(Beginning of AVAILABLE DATA)

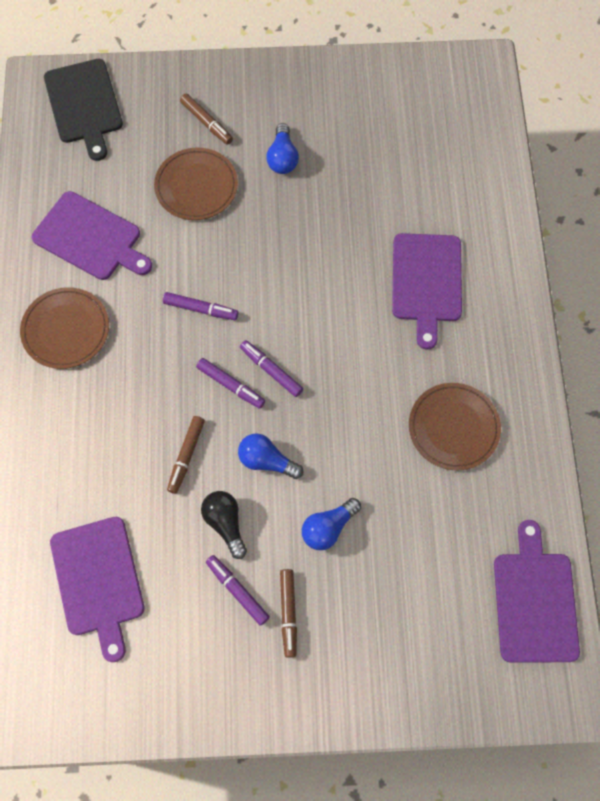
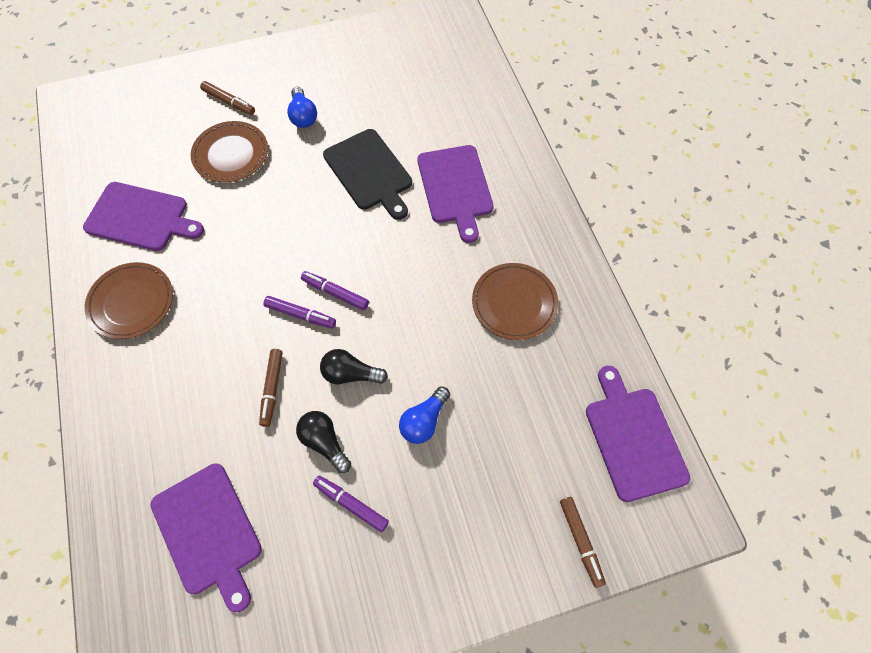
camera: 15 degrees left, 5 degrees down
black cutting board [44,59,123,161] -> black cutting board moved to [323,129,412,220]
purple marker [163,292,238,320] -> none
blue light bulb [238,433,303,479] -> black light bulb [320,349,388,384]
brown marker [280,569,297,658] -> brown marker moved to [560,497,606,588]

(End of AVAILABLE DATA)
(Beginning of AVAILABLE DATA)

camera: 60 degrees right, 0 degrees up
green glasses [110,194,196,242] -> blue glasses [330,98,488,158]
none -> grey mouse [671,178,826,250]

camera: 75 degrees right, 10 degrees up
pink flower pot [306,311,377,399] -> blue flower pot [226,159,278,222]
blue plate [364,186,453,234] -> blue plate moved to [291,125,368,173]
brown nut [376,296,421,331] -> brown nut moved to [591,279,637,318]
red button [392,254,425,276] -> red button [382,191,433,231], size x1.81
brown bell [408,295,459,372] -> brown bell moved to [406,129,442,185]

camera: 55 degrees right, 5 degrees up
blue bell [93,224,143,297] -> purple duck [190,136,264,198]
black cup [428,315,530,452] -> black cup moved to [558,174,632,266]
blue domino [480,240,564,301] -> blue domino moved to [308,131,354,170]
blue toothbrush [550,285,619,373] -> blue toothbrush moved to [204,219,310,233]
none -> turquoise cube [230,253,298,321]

(End of AVAILABLE DATA)

→ BRIEF
Go through the records above and, whenever a line includes the word "blue", copy it.

→ RESULT FOR THIS EXERCISE
blue light bulb [238,433,303,479] -> black light bulb [320,349,388,384]
green glasses [110,194,196,242] -> blue glasses [330,98,488,158]
pink flower pot [306,311,377,399] -> blue flower pot [226,159,278,222]
blue plate [364,186,453,234] -> blue plate moved to [291,125,368,173]
blue bell [93,224,143,297] -> purple duck [190,136,264,198]
blue domino [480,240,564,301] -> blue domino moved to [308,131,354,170]
blue toothbrush [550,285,619,373] -> blue toothbrush moved to [204,219,310,233]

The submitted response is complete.